§ **WHAT YOU SHOULD DO**: Below are some records. Copy every line in them that holds "light".

§ **SUPPLIED MATERIAL**:
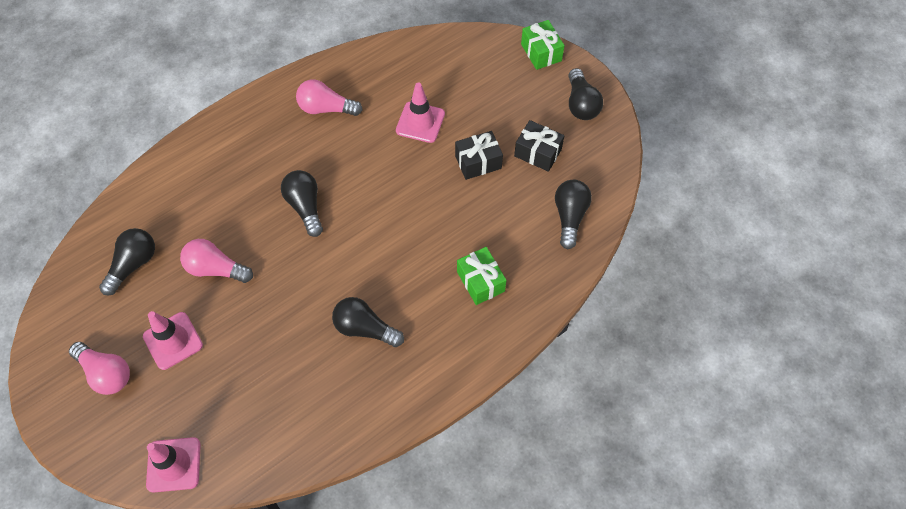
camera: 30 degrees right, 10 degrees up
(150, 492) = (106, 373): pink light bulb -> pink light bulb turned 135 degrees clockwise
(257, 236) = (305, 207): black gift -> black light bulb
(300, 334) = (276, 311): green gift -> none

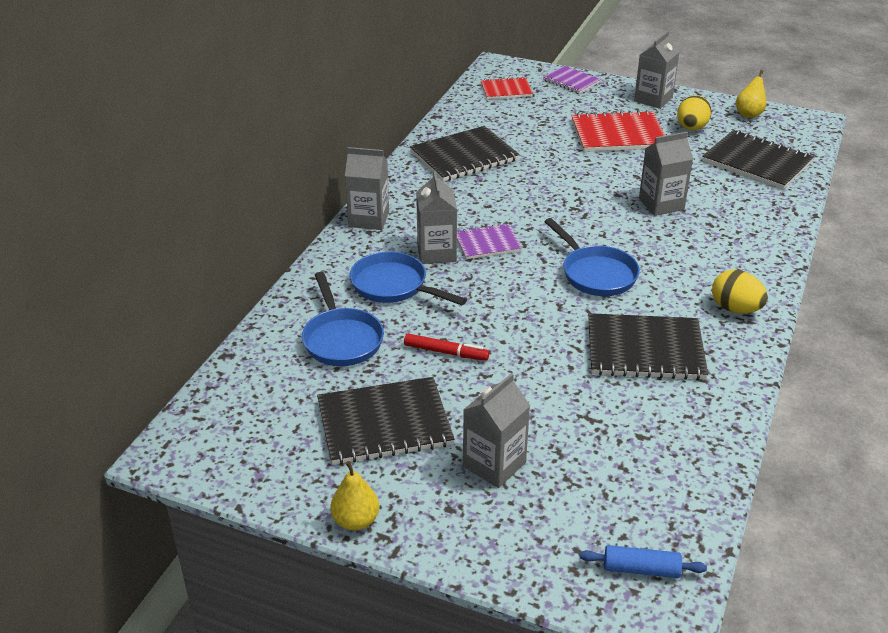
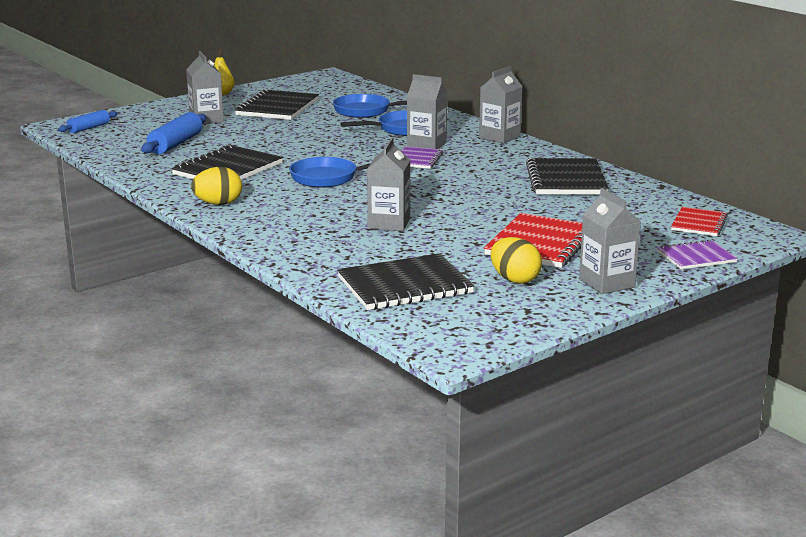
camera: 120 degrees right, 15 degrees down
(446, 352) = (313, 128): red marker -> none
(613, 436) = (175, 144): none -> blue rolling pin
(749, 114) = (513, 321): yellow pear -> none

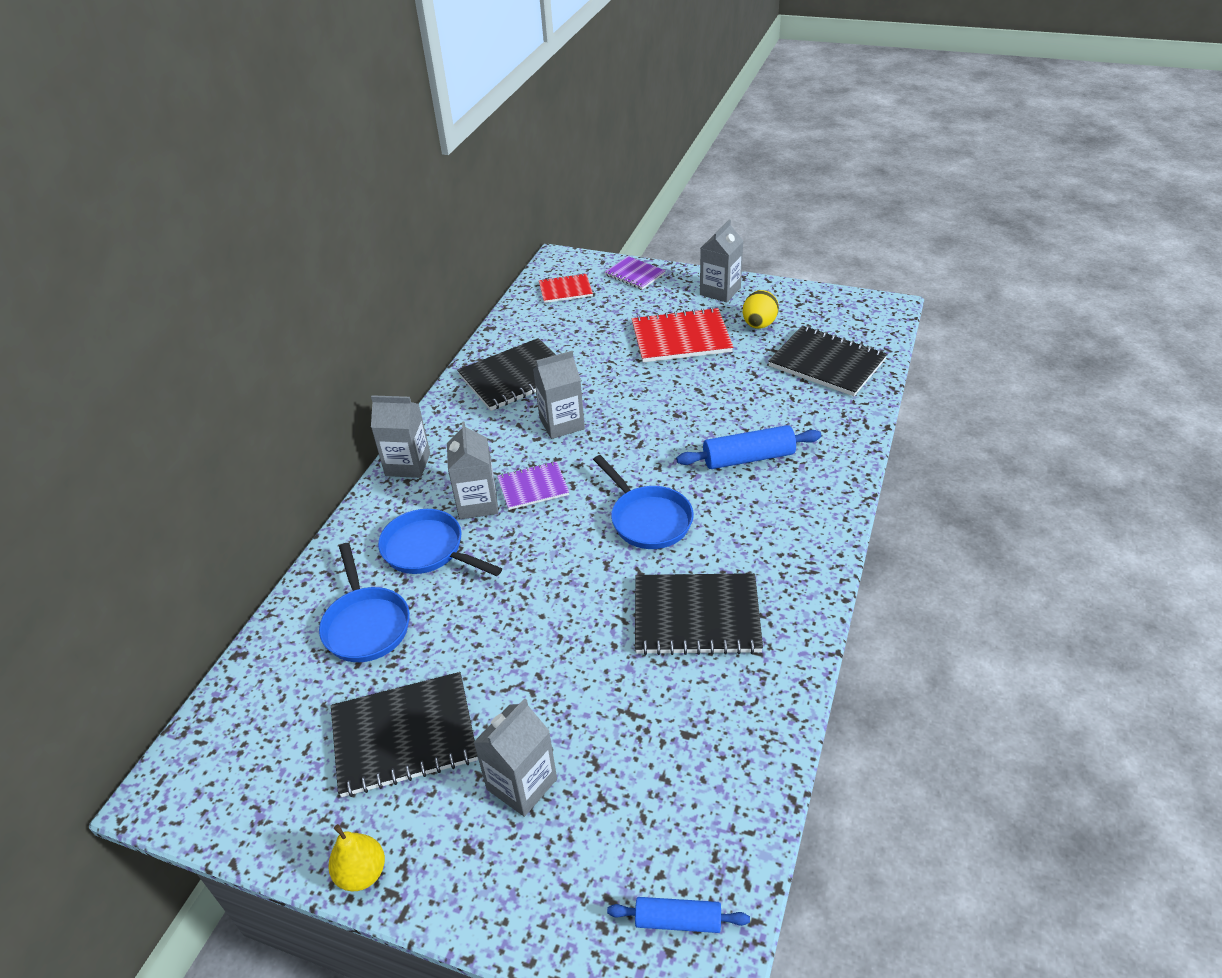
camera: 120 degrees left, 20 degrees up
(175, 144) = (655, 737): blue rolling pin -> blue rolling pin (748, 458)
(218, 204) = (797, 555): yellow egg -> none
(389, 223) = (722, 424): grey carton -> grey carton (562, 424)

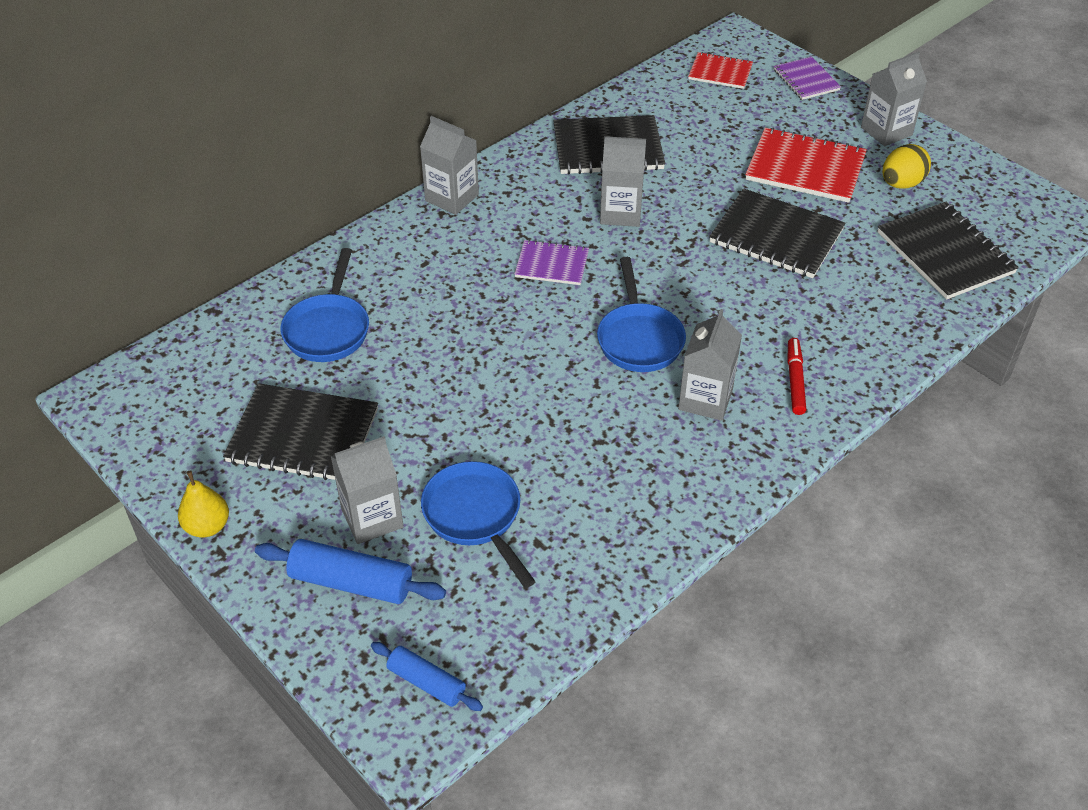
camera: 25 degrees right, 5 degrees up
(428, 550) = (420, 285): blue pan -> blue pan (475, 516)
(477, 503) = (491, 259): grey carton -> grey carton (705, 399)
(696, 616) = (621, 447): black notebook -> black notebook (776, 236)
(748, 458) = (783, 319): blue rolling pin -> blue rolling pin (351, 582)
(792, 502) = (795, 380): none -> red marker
* * *
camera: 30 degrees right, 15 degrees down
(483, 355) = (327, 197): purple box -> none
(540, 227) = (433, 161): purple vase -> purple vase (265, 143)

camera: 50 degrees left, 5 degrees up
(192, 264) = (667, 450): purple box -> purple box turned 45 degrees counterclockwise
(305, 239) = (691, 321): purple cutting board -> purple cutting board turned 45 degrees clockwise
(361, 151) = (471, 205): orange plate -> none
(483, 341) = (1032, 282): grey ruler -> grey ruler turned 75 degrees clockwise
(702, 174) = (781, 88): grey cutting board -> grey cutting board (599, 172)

§ **ANSWER BOX**:
(150, 492) = (106, 373): pink light bulb -> pink light bulb turned 135 degrees clockwise
(257, 236) = (305, 207): black gift -> black light bulb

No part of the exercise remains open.